§ THE TASK:
The reply to the records below should contain exactly the lines from the line with "purple rocket: [163,229,259,324]" through the line with "pink strawberry: [292,127,342,168]", and nothing besides.

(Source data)
━━━━━━━━━━━━━━━━

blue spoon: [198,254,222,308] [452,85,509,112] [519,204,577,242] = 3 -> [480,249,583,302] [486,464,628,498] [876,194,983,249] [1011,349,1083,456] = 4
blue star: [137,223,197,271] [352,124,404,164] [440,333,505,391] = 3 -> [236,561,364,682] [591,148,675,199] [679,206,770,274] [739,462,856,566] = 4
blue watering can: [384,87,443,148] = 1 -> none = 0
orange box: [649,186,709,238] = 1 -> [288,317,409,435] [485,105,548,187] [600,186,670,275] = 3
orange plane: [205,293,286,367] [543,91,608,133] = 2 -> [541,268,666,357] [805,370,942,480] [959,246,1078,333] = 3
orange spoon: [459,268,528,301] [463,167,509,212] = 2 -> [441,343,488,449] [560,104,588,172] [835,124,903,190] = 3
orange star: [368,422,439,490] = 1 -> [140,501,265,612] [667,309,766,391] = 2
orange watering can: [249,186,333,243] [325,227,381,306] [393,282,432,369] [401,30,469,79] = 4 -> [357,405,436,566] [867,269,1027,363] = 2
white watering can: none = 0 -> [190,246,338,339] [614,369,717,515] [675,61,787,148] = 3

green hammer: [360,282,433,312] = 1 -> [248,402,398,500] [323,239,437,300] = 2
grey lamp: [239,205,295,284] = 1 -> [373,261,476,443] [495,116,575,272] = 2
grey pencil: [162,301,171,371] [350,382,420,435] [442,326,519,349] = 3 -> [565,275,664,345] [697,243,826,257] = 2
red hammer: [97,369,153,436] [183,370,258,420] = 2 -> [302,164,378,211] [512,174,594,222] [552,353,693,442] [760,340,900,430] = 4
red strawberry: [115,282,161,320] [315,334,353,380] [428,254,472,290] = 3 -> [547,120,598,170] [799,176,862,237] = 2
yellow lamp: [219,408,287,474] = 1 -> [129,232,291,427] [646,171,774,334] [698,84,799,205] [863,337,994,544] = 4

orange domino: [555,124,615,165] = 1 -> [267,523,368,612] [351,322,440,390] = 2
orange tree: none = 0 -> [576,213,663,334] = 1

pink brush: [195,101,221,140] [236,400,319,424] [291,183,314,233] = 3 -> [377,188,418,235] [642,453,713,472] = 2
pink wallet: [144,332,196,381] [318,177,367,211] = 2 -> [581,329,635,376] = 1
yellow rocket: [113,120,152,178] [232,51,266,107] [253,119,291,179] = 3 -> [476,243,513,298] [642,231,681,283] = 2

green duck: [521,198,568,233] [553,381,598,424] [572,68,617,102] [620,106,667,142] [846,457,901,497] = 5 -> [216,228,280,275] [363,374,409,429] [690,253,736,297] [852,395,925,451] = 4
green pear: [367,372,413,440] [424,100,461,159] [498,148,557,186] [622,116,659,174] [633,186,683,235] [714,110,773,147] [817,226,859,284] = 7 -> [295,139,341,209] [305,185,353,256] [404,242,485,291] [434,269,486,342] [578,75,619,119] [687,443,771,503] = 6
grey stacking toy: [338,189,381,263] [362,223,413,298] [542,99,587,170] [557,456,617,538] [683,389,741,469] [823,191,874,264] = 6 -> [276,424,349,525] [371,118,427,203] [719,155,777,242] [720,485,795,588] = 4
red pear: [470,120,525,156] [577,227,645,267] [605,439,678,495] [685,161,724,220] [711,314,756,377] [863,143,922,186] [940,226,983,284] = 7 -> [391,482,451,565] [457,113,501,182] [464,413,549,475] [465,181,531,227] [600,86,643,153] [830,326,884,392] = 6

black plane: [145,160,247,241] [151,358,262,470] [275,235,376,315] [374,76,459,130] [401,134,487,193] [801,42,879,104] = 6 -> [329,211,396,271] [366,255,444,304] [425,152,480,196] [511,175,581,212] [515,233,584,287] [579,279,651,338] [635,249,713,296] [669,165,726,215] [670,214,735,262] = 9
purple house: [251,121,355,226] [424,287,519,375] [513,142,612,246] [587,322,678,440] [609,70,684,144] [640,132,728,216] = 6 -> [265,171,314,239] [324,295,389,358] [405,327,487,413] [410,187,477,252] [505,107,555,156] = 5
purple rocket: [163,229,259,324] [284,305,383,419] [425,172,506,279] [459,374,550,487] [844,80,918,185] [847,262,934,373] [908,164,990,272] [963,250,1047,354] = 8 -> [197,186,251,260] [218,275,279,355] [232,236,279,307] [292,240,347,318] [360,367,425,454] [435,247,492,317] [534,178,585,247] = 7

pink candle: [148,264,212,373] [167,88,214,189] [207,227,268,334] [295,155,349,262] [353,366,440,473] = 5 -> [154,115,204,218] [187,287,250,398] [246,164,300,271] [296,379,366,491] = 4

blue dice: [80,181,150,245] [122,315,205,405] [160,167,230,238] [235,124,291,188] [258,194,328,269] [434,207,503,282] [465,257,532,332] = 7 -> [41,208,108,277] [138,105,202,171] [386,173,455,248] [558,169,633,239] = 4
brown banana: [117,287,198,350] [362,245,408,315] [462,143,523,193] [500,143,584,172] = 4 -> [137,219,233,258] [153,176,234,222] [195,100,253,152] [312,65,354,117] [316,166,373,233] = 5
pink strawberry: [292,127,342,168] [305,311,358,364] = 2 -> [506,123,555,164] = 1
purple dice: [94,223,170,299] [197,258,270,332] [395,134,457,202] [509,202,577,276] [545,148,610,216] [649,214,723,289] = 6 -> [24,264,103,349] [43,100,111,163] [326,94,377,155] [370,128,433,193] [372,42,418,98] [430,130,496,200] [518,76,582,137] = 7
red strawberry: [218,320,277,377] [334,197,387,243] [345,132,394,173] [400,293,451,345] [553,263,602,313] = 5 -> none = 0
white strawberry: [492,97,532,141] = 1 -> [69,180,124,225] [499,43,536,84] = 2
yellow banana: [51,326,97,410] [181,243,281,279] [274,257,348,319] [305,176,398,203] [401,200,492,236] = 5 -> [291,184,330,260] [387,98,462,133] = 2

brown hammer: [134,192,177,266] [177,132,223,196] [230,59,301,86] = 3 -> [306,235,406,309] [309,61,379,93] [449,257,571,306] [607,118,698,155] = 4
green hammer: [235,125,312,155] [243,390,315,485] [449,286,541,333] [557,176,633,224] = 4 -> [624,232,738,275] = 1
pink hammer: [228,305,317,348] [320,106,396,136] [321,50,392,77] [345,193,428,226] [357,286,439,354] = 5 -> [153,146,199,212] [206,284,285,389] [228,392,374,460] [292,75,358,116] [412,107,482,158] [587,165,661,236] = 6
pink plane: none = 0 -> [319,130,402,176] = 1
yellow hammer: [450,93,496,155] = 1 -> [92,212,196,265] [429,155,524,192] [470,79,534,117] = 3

━━━━━━━━━━━━━━━━

§ TASK ANSWER:
purple rocket: [163,229,259,324] [284,305,383,419] [425,172,506,279] [459,374,550,487] [844,80,918,185] [847,262,934,373] [908,164,990,272] [963,250,1047,354] = 8 -> [197,186,251,260] [218,275,279,355] [232,236,279,307] [292,240,347,318] [360,367,425,454] [435,247,492,317] [534,178,585,247] = 7

pink candle: [148,264,212,373] [167,88,214,189] [207,227,268,334] [295,155,349,262] [353,366,440,473] = 5 -> [154,115,204,218] [187,287,250,398] [246,164,300,271] [296,379,366,491] = 4

blue dice: [80,181,150,245] [122,315,205,405] [160,167,230,238] [235,124,291,188] [258,194,328,269] [434,207,503,282] [465,257,532,332] = 7 -> [41,208,108,277] [138,105,202,171] [386,173,455,248] [558,169,633,239] = 4
brown banana: [117,287,198,350] [362,245,408,315] [462,143,523,193] [500,143,584,172] = 4 -> [137,219,233,258] [153,176,234,222] [195,100,253,152] [312,65,354,117] [316,166,373,233] = 5
pink strawberry: [292,127,342,168] [305,311,358,364] = 2 -> [506,123,555,164] = 1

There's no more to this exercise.